PROBLEM TO SOLVE: Below are some records; each one is to be set down again exactly.

====== INPUT ======

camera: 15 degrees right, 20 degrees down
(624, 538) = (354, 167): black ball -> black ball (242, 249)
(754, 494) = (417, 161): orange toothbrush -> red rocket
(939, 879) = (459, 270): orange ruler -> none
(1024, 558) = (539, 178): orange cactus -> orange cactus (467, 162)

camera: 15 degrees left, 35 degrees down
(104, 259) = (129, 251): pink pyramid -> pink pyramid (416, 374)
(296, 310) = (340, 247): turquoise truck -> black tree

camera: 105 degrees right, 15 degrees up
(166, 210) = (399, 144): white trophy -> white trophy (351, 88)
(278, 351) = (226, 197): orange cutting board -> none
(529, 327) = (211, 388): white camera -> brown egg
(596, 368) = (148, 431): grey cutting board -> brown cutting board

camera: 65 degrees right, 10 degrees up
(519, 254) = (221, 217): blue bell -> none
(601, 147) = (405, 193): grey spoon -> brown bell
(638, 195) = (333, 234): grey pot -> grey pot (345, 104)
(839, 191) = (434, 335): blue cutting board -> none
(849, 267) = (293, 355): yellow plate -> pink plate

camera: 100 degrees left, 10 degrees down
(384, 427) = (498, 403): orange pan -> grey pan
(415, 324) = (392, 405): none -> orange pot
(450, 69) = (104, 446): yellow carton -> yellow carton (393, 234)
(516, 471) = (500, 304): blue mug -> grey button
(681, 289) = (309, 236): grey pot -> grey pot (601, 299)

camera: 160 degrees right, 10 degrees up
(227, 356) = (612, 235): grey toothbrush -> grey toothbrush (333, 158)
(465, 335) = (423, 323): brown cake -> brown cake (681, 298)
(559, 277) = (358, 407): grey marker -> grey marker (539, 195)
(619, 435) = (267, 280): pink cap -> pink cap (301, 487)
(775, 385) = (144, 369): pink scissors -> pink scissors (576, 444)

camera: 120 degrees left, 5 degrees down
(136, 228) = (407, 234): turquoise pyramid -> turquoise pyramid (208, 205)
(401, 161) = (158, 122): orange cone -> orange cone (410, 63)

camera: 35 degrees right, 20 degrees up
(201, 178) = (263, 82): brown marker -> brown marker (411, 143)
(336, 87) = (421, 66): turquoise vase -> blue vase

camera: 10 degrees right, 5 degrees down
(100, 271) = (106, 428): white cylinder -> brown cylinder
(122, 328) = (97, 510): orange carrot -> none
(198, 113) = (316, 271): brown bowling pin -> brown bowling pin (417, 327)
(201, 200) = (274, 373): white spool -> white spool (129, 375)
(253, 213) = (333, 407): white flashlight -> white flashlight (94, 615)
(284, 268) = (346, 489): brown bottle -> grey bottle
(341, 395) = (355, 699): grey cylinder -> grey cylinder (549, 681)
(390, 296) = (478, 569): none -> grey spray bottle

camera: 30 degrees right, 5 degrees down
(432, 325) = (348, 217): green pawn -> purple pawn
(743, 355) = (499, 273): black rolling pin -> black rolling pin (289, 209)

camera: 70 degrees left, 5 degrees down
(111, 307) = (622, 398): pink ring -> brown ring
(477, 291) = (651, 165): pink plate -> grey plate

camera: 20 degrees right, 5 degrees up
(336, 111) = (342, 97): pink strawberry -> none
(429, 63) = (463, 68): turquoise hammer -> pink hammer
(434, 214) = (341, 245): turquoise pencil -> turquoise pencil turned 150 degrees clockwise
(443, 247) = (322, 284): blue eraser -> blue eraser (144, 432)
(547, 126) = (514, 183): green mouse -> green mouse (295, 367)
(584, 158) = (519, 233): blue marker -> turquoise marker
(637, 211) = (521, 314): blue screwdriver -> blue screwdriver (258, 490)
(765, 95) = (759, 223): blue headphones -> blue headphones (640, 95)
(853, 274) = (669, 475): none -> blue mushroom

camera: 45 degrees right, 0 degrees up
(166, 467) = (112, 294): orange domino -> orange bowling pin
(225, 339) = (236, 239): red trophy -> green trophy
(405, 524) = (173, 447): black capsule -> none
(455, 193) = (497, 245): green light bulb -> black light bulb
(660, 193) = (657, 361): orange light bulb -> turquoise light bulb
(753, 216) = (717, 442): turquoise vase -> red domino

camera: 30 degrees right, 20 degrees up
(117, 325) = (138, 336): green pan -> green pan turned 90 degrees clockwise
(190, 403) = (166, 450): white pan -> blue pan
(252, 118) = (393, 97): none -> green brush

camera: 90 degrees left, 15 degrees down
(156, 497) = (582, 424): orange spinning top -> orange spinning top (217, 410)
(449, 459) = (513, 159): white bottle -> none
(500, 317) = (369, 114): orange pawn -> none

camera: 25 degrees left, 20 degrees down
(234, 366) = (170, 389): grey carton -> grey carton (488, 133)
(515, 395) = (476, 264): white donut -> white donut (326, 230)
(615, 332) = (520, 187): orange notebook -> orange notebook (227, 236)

======

RESPONSE AREA:
camera: 15 degrees right, 20 degrees down
(624, 538) = (354, 167): black ball -> black ball (242, 249)
(754, 494) = (417, 161): orange toothbrush -> red rocket
(939, 879) = (459, 270): orange ruler -> none
(1024, 558) = (539, 178): orange cactus -> orange cactus (467, 162)

camera: 15 degrees left, 35 degrees down
(104, 259) = (129, 251): pink pyramid -> pink pyramid (416, 374)
(296, 310) = (340, 247): turquoise truck -> black tree

camera: 105 degrees right, 15 degrees up
(166, 210) = (399, 144): white trophy -> white trophy (351, 88)
(278, 351) = (226, 197): orange cutting board -> none
(529, 327) = (211, 388): white camera -> brown egg
(596, 368) = (148, 431): grey cutting board -> brown cutting board

camera: 65 degrees right, 10 degrees up
(519, 254) = (221, 217): blue bell -> none
(601, 147) = (405, 193): grey spoon -> brown bell
(638, 195) = (333, 234): grey pot -> grey pot (345, 104)
(839, 191) = (434, 335): blue cutting board -> none
(849, 267) = (293, 355): yellow plate -> pink plate

camera: 100 degrees left, 10 degrees down
(384, 427) = (498, 403): orange pan -> grey pan
(415, 324) = (392, 405): none -> orange pot
(450, 69) = (104, 446): yellow carton -> yellow carton (393, 234)
(516, 471) = (500, 304): blue mug -> grey button
(681, 289) = (309, 236): grey pot -> grey pot (601, 299)

camera: 160 degrees right, 10 degrees up
(227, 356) = (612, 235): grey toothbrush -> grey toothbrush (333, 158)
(465, 335) = (423, 323): brown cake -> brown cake (681, 298)
(559, 277) = (358, 407): grey marker -> grey marker (539, 195)
(619, 435) = (267, 280): pink cap -> pink cap (301, 487)
(775, 385) = (144, 369): pink scissors -> pink scissors (576, 444)

camera: 120 degrees left, 5 degrees down
(136, 228) = (407, 234): turquoise pyramid -> turquoise pyramid (208, 205)
(401, 161) = (158, 122): orange cone -> orange cone (410, 63)

camera: 35 degrees right, 20 degrees up
(201, 178) = (263, 82): brown marker -> brown marker (411, 143)
(336, 87) = (421, 66): turquoise vase -> blue vase

camera: 10 degrees right, 5 degrees down
(100, 271) = (106, 428): white cylinder -> brown cylinder
(122, 328) = (97, 510): orange carrot -> none
(198, 113) = (316, 271): brown bowling pin -> brown bowling pin (417, 327)
(201, 200) = (274, 373): white spool -> white spool (129, 375)
(253, 213) = (333, 407): white flashlight -> white flashlight (94, 615)
(284, 268) = (346, 489): brown bottle -> grey bottle
(341, 395) = (355, 699): grey cylinder -> grey cylinder (549, 681)
(390, 296) = (478, 569): none -> grey spray bottle

camera: 30 degrees right, 5 degrees down
(432, 325) = (348, 217): green pawn -> purple pawn
(743, 355) = (499, 273): black rolling pin -> black rolling pin (289, 209)

camera: 70 degrees left, 5 degrees down
(111, 307) = (622, 398): pink ring -> brown ring
(477, 291) = (651, 165): pink plate -> grey plate

camera: 20 degrees right, 5 degrees up
(336, 111) = (342, 97): pink strawberry -> none
(429, 63) = (463, 68): turquoise hammer -> pink hammer
(434, 214) = (341, 245): turquoise pencil -> turquoise pencil turned 150 degrees clockwise
(443, 247) = (322, 284): blue eraser -> blue eraser (144, 432)
(547, 126) = (514, 183): green mouse -> green mouse (295, 367)
(584, 158) = (519, 233): blue marker -> turquoise marker
(637, 211) = (521, 314): blue screwdriver -> blue screwdriver (258, 490)
(765, 95) = (759, 223): blue headphones -> blue headphones (640, 95)
(853, 274) = (669, 475): none -> blue mushroom

camera: 45 degrees right, 0 degrees up
(166, 467) = (112, 294): orange domino -> orange bowling pin
(225, 339) = (236, 239): red trophy -> green trophy
(405, 524) = (173, 447): black capsule -> none
(455, 193) = (497, 245): green light bulb -> black light bulb
(660, 193) = (657, 361): orange light bulb -> turquoise light bulb
(753, 216) = (717, 442): turquoise vase -> red domino

camera: 30 degrees right, 20 degrees up
(117, 325) = (138, 336): green pan -> green pan turned 90 degrees clockwise
(190, 403) = (166, 450): white pan -> blue pan
(252, 118) = (393, 97): none -> green brush

camera: 90 degrees left, 15 degrees down
(156, 497) = (582, 424): orange spinning top -> orange spinning top (217, 410)
(449, 459) = (513, 159): white bottle -> none
(500, 317) = (369, 114): orange pawn -> none

camera: 25 degrees left, 20 degrees down
(234, 366) = (170, 389): grey carton -> grey carton (488, 133)
(515, 395) = (476, 264): white donut -> white donut (326, 230)
(615, 332) = (520, 187): orange notebook -> orange notebook (227, 236)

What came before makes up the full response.